§ **EXERCISE OBJECTIVE**: Using the listing below, count every line that contains the word "size"; respond with the count alone.

****************

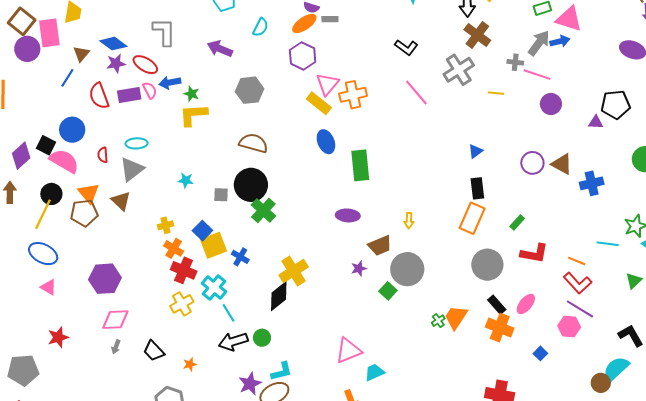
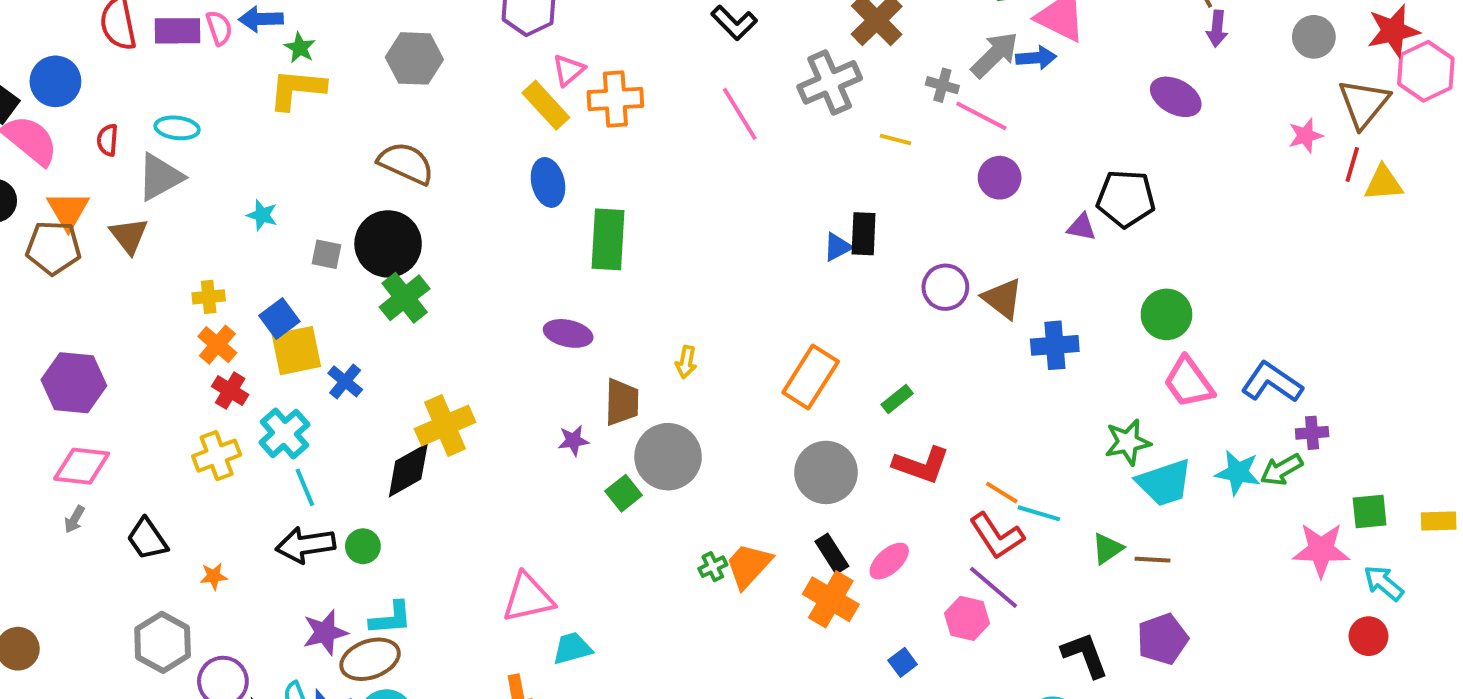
pink triangle: (327, 84) -> (569, 70), size x0.7
black rectangle: (477, 188) -> (864, 234), moved
cyan line: (608, 244) -> (1039, 513), moved
brown trapezoid: (380, 246) -> (622, 402), turned -75
red cross: (184, 270) -> (230, 391), size x0.7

****************

§ **WRITTEN SOLUTION**: 2